++++ DATA EXTRACTS

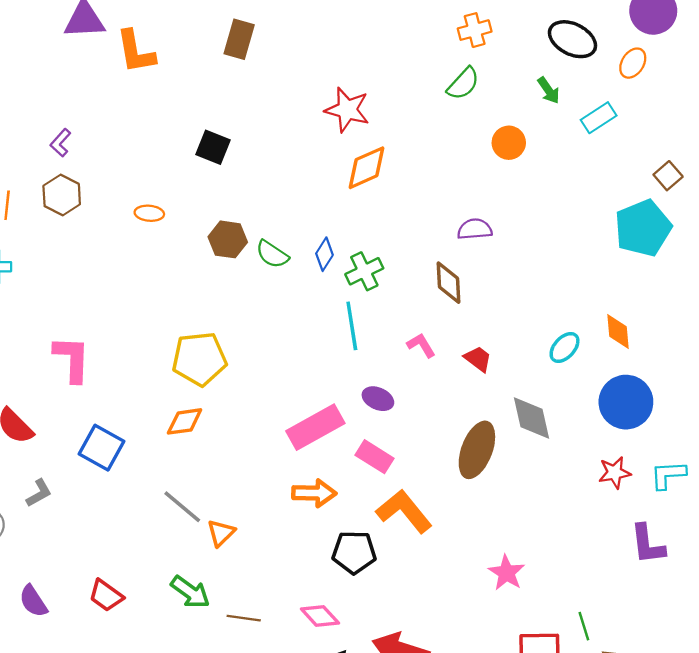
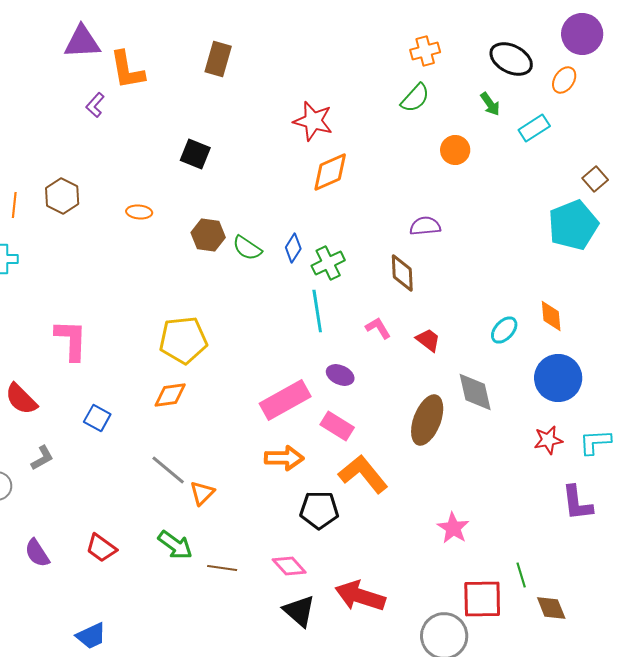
purple L-shape: (61, 143) -> (95, 105), moved
blue square: (102, 448) -> (97, 418), size x0.7

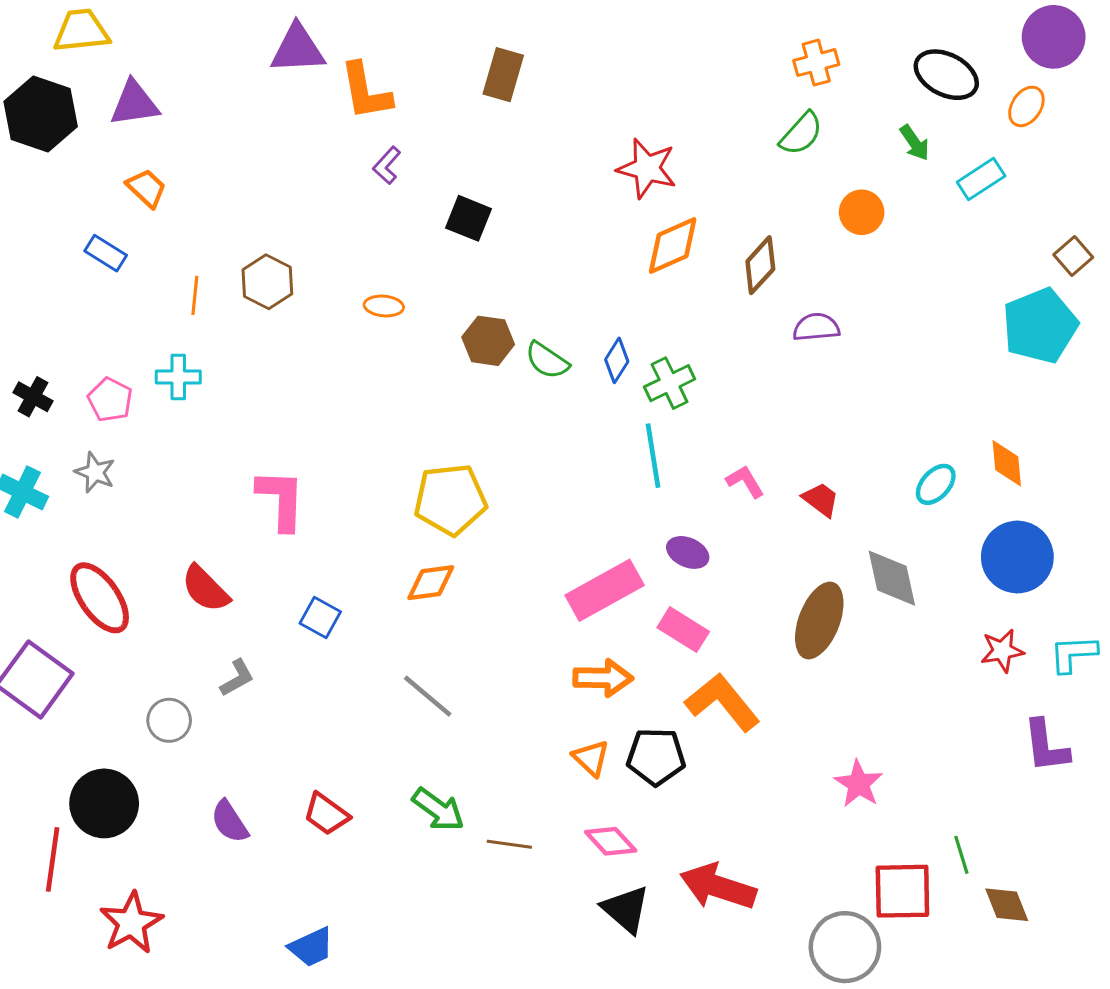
purple L-shape: (95, 105) -> (387, 165), moved
brown diamond: (402, 273) -> (760, 265), moved, turned 45
orange triangle: (202, 493) -> (591, 758), moved, turned -32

++++++++

● **WORK TASK**: Search the data for the word "moved" and copy each line where it appears.

● **YOUR RESPONSE**:
purple L-shape: (61, 143) -> (95, 105), moved
purple L-shape: (95, 105) -> (387, 165), moved
brown diamond: (402, 273) -> (760, 265), moved, turned 45
orange triangle: (202, 493) -> (591, 758), moved, turned -32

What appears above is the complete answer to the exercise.